DIRECTIONS:
With pictures excluded, give again exactly the lines running from the one holding "R12: 47k (+12V, n1) -> 2.2k (+12V, n1)" through the end of the listing below.

RECORDED DATA:
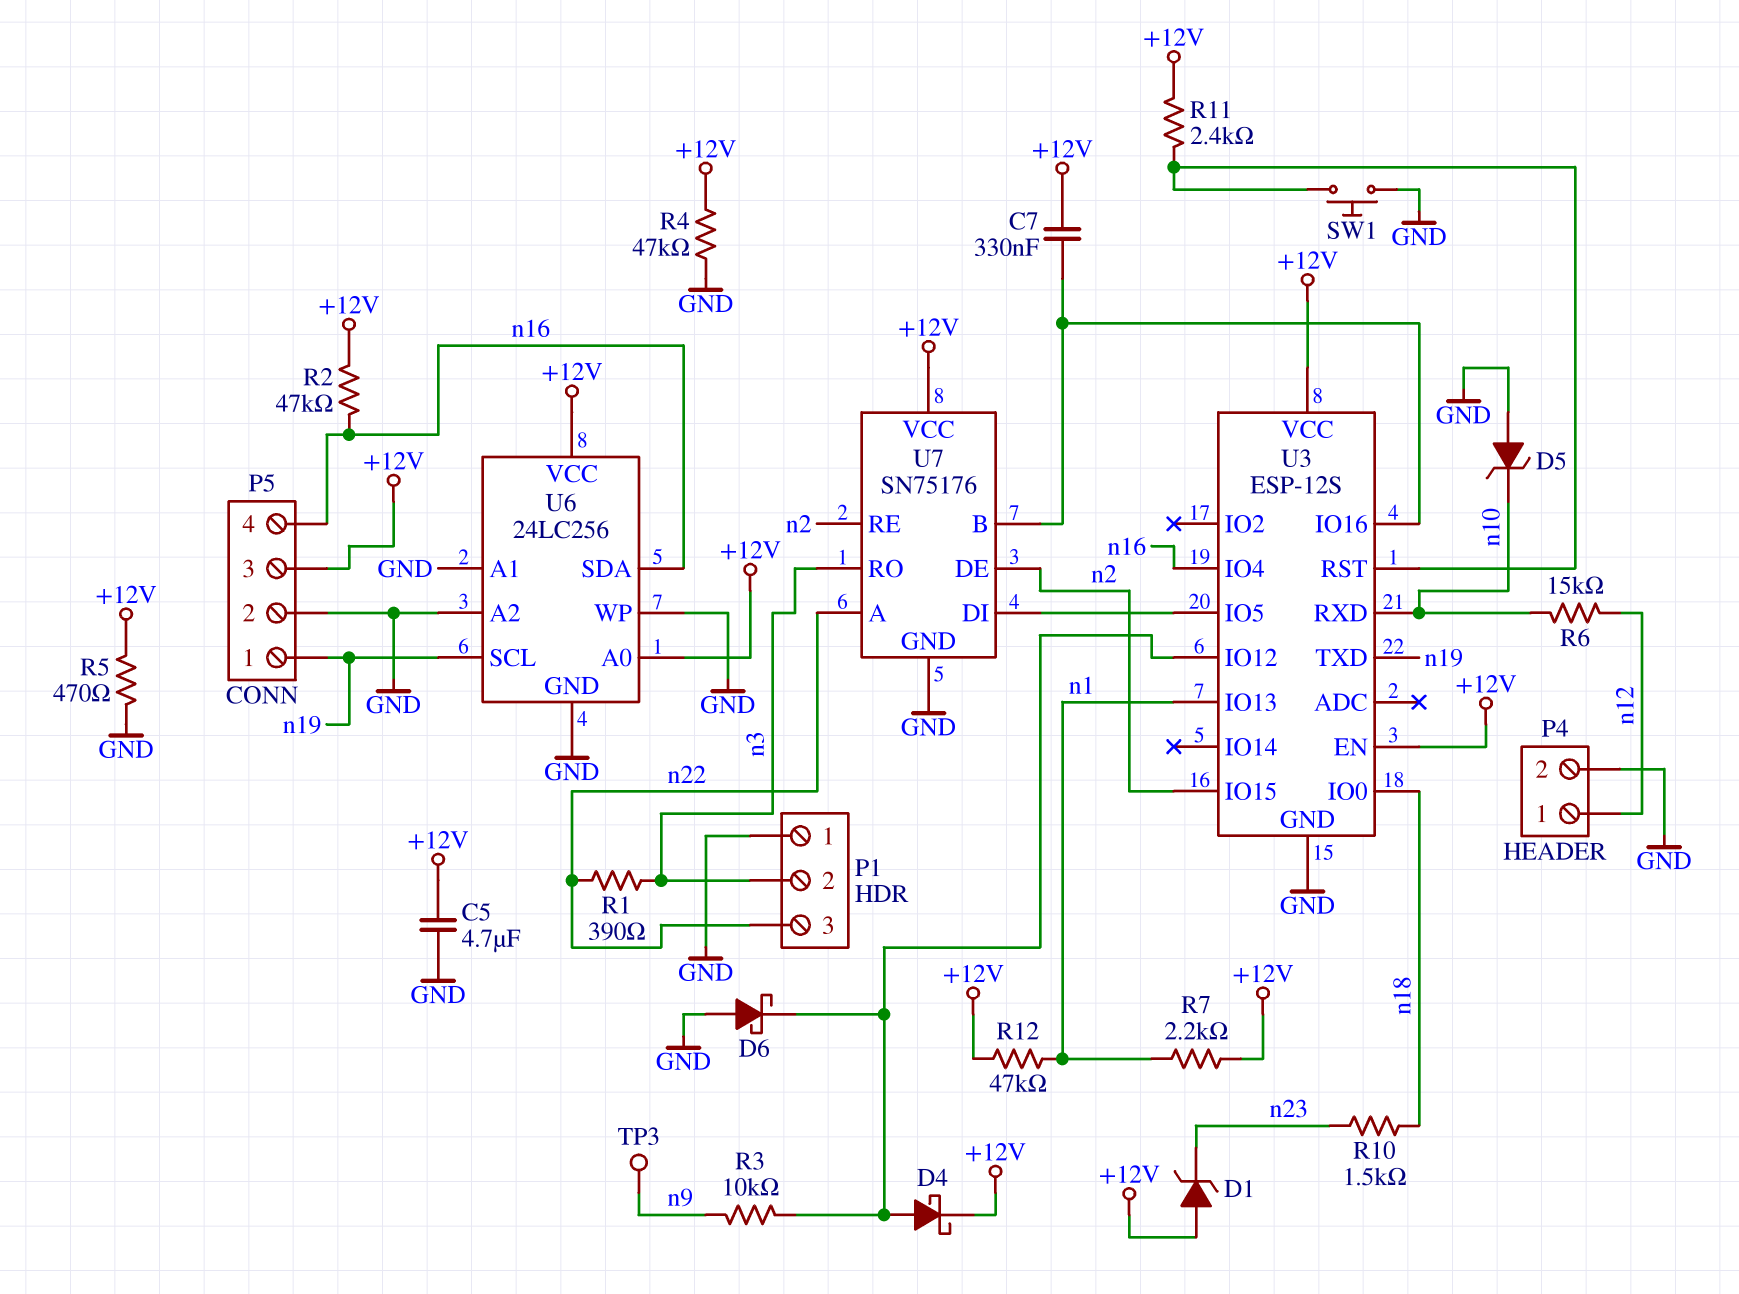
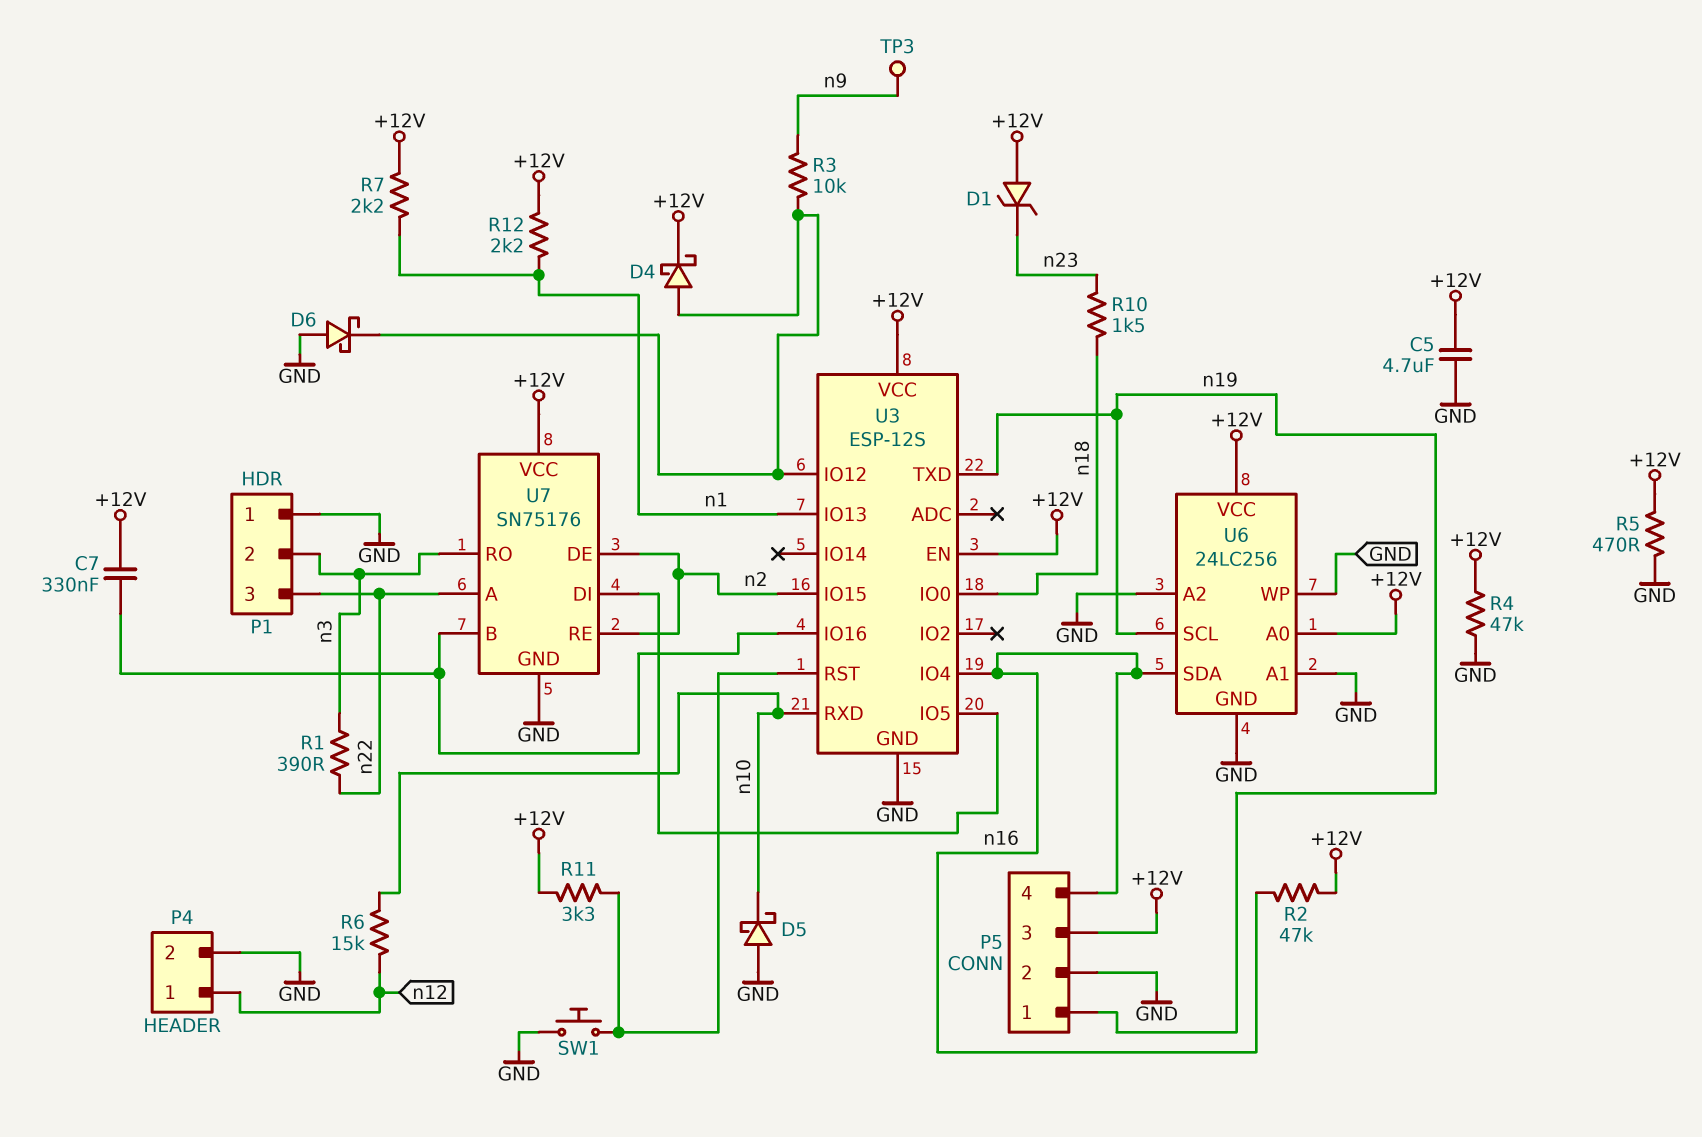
D5: zener (A GND, K n10) -> schottky (A GND, K n10)
R11: 2.4k (+12V, U3/RST) -> 3.3k (+12V, U3/RST)
R12: 47k (+12V, n1) -> 2.2k (+12V, n1)

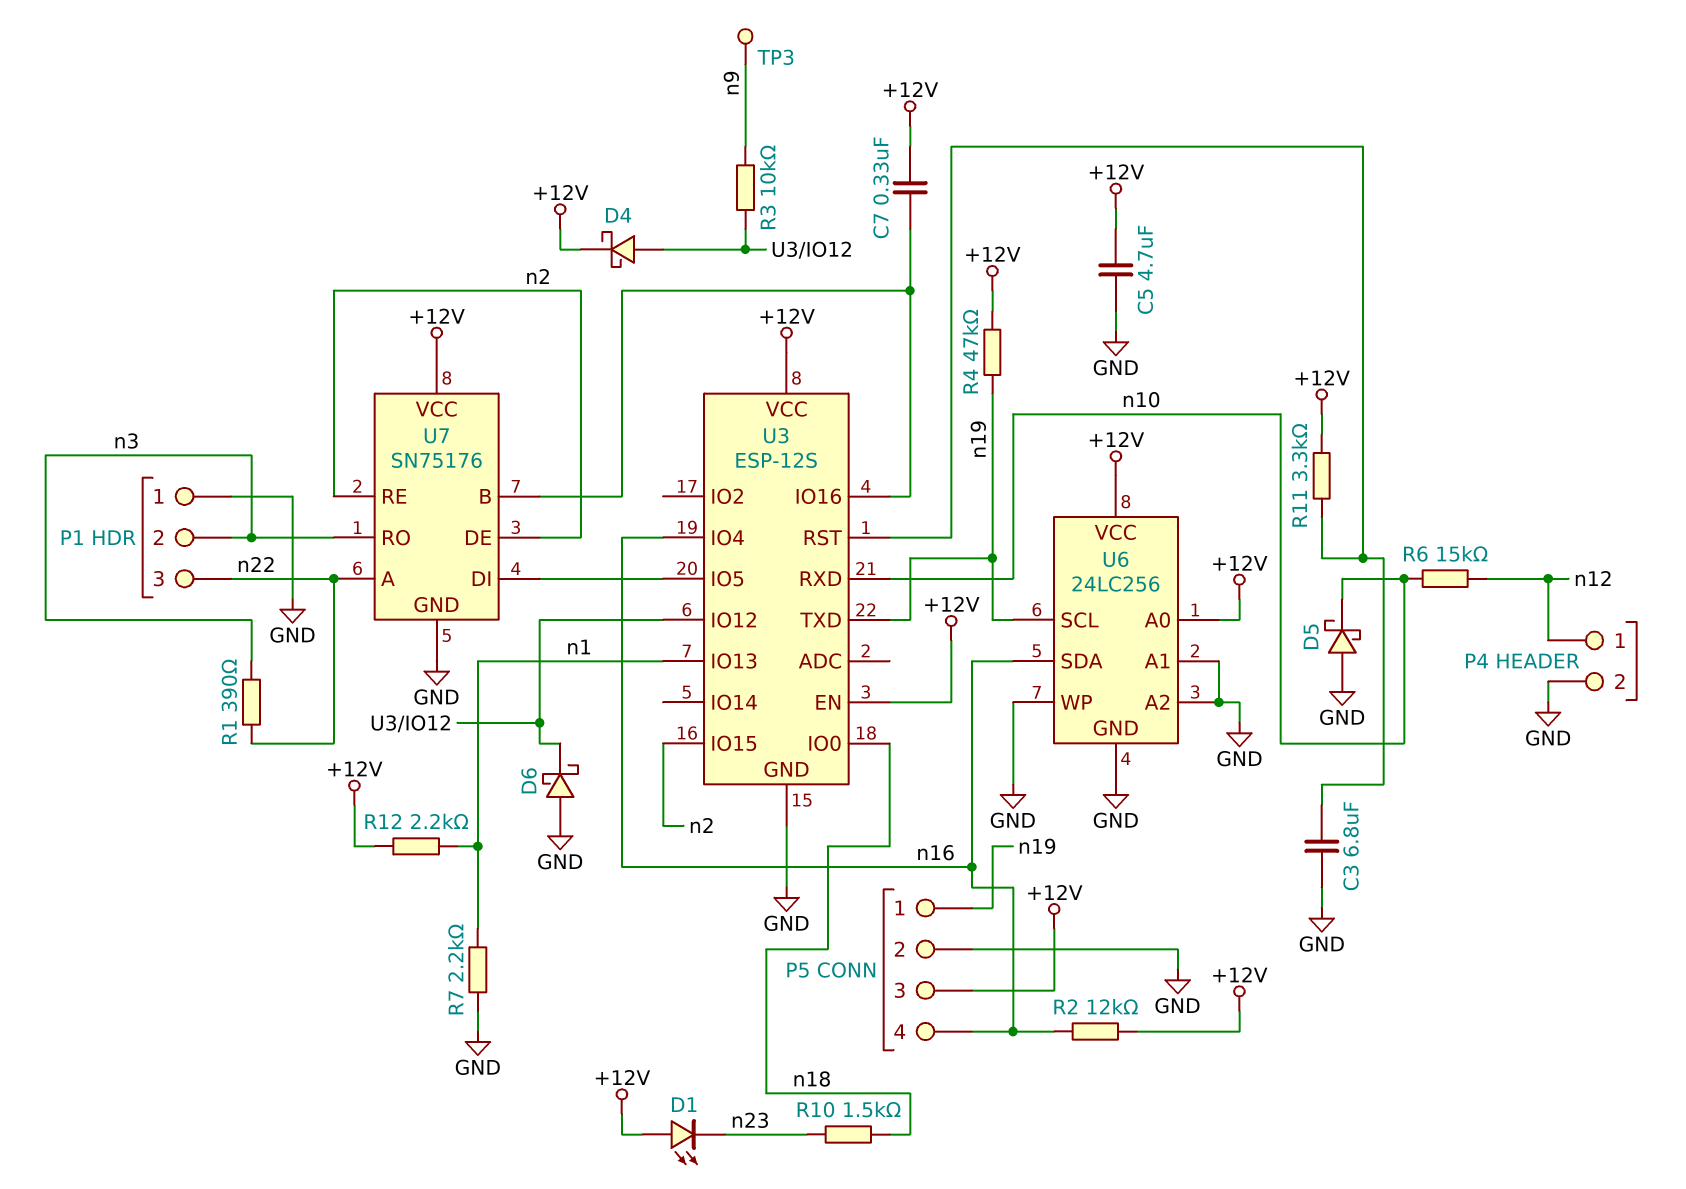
C3: none -> 6.8uF (GND, U3/RST)
D1: zener (A +12V, K n23) -> LED (A +12V, K n23)
R2: 47k (+12V, n16) -> 12k (+12V, n16)
R4: 47k (+12V, GND) -> 47k (+12V, n19)
R5: 470 (+12V, GND) -> none
R7: 2.2k (+12V, n1) -> 2.2k (GND, n1)
SW1: button (GND, U3/RST) -> none

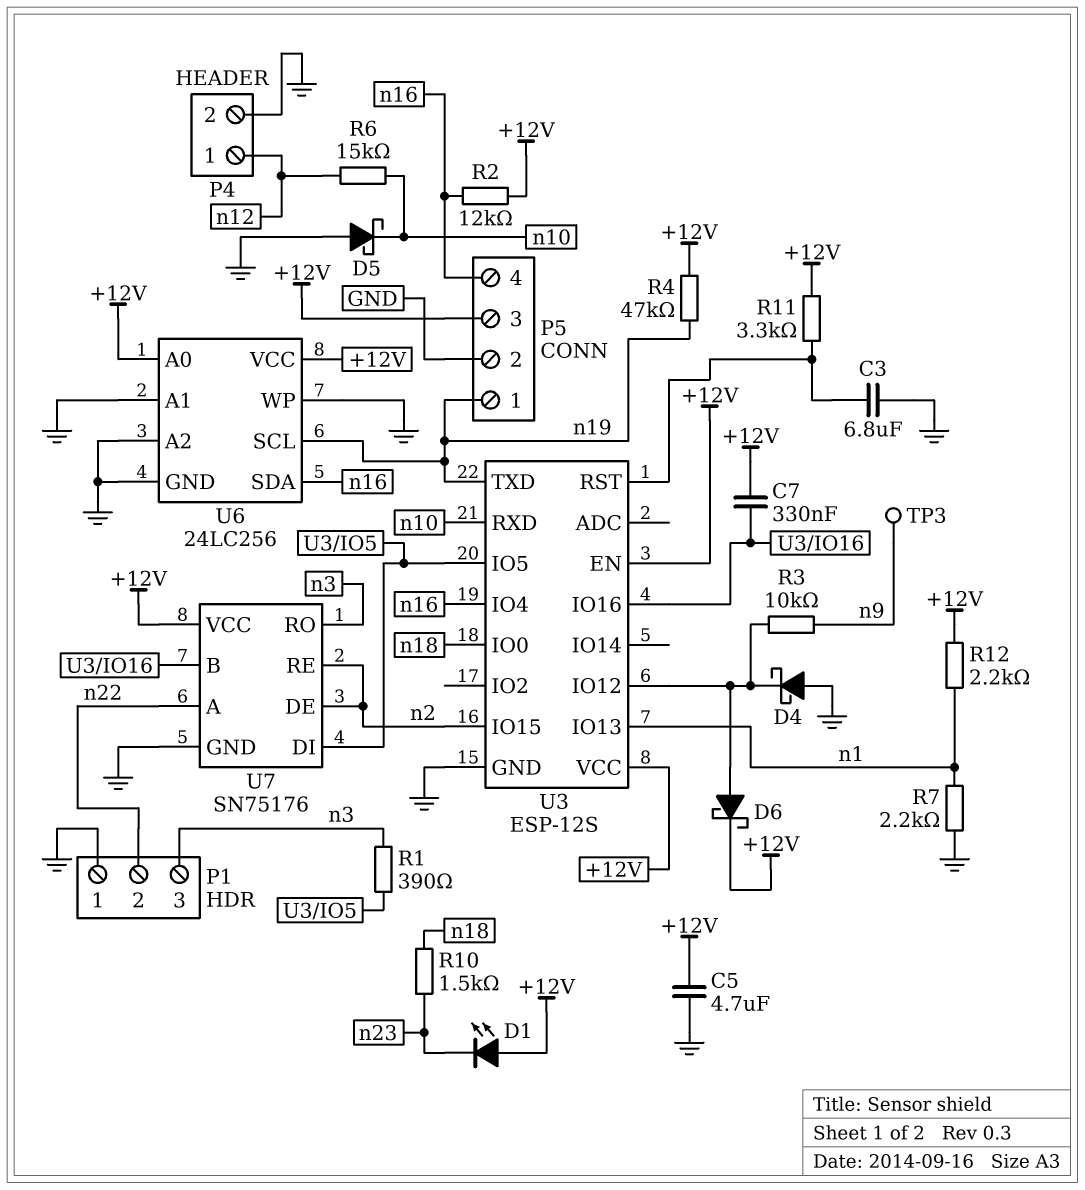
D4: schottky (A U3/IO12, K +12V) -> schottky (A GND, K U3/IO12)
D6: schottky (A GND, K U3/IO12) -> schottky (A U3/IO12, K +12V)
P1 pin 2: n3 -> n22
P1 pin 3: n22 -> n3
R1: 390 (n3, n22) -> 390 (U3/IO5, n3)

RESULT OF THIS EXERCISE:
R12: 47k (+12V, n1) -> 2.2k (+12V, n1)

C3: none -> 6.8uF (GND, U3/RST)
D1: zener (A +12V, K n23) -> LED (A +12V, K n23)
R2: 47k (+12V, n16) -> 12k (+12V, n16)
R4: 47k (+12V, GND) -> 47k (+12V, n19)
R5: 470 (+12V, GND) -> none
R7: 2.2k (+12V, n1) -> 2.2k (GND, n1)
SW1: button (GND, U3/RST) -> none

D4: schottky (A U3/IO12, K +12V) -> schottky (A GND, K U3/IO12)
D6: schottky (A GND, K U3/IO12) -> schottky (A U3/IO12, K +12V)
P1 pin 2: n3 -> n22
P1 pin 3: n22 -> n3
R1: 390 (n3, n22) -> 390 (U3/IO5, n3)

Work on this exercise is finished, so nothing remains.